▶ TASK TO CARRY OUT:
Scan the material for the word "left" and copy each line where it occurs.

▶ RECORDS:
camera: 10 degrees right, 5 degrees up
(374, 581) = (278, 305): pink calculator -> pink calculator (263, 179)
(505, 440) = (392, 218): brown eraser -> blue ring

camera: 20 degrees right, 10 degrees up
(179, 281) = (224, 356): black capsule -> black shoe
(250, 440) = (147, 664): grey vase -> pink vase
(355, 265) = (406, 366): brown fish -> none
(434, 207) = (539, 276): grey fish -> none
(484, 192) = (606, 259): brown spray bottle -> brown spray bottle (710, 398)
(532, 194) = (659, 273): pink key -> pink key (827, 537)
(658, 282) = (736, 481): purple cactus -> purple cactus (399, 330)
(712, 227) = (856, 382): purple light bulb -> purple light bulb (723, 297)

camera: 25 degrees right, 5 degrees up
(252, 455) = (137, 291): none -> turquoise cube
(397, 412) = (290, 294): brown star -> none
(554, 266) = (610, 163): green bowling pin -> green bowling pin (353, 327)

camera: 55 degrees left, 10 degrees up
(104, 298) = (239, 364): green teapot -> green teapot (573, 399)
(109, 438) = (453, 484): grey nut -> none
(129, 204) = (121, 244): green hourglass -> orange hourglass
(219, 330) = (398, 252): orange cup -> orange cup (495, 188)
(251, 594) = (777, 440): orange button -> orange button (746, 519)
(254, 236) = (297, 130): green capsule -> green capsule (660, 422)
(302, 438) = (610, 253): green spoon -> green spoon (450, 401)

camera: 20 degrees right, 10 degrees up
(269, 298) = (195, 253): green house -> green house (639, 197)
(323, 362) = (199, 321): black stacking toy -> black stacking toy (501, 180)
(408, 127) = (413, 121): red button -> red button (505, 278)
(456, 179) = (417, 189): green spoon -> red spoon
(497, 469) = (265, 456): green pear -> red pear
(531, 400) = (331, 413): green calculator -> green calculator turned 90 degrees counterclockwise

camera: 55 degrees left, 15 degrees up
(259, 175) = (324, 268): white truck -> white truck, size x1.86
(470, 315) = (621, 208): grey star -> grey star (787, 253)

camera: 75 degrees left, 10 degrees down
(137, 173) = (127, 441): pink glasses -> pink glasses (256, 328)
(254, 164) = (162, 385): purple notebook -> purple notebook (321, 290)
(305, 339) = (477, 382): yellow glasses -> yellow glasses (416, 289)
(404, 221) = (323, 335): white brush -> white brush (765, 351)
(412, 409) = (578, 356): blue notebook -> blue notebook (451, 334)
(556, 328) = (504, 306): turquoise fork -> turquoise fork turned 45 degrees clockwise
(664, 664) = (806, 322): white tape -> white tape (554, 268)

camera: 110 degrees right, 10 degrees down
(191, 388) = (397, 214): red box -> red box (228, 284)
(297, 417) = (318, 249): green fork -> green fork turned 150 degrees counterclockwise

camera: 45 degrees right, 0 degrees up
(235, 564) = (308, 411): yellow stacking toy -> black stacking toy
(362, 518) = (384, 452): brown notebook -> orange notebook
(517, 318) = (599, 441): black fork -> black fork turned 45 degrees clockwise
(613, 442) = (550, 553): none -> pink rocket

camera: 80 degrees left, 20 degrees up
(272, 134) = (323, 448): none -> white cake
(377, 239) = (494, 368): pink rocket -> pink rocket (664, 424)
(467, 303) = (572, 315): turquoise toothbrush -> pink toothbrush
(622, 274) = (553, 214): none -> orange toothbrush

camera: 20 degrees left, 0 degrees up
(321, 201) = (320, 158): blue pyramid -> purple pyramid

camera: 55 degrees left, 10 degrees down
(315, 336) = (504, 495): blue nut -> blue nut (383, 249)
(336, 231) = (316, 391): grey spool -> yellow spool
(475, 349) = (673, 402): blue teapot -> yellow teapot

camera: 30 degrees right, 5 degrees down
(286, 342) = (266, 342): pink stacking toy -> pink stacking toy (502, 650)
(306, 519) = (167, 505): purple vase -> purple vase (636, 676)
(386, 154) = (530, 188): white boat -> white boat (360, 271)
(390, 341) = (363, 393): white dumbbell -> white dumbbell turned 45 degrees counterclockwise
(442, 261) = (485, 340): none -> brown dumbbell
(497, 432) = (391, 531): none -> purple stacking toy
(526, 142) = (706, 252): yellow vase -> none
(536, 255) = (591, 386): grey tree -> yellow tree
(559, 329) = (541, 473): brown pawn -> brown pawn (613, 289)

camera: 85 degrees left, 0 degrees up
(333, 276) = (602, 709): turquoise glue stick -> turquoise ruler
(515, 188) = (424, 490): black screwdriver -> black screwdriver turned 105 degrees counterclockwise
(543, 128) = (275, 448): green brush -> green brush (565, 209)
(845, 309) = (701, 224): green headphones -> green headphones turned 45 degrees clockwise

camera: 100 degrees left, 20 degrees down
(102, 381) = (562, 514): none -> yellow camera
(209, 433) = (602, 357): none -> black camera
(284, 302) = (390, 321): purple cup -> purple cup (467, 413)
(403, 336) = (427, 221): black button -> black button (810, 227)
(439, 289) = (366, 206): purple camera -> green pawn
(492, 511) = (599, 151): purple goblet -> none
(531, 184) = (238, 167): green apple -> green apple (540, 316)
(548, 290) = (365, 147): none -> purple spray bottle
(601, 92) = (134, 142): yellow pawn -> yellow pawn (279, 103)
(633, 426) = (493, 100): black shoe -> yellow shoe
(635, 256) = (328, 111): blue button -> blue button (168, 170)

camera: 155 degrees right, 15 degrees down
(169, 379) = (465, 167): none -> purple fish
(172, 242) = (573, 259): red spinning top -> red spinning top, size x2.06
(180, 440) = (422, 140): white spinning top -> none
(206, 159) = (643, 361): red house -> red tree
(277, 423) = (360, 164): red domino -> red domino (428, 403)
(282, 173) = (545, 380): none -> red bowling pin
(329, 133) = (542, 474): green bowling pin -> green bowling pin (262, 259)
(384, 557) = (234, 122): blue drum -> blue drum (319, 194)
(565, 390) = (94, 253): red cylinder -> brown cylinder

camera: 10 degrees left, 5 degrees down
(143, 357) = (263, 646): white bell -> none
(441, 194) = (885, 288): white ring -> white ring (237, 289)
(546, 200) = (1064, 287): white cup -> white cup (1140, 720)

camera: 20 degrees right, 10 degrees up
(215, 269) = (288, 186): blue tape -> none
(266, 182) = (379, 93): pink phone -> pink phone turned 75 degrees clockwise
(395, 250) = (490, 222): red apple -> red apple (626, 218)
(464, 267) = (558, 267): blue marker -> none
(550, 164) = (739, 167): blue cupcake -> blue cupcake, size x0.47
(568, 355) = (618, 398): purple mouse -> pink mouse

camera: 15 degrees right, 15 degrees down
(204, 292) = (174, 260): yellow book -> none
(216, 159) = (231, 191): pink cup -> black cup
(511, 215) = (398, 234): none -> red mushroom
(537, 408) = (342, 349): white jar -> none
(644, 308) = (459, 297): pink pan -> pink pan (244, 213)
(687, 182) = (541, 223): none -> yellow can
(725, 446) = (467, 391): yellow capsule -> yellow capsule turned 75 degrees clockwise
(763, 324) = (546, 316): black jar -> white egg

▶ RESULT FOR THIS TASK:
camera: 55 degrees left, 10 degrees up
camera: 55 degrees left, 15 degrees up
camera: 75 degrees left, 10 degrees down
camera: 80 degrees left, 20 degrees up
camera: 20 degrees left, 0 degrees up
camera: 55 degrees left, 10 degrees down
camera: 85 degrees left, 0 degrees up
camera: 100 degrees left, 20 degrees down
camera: 10 degrees left, 5 degrees down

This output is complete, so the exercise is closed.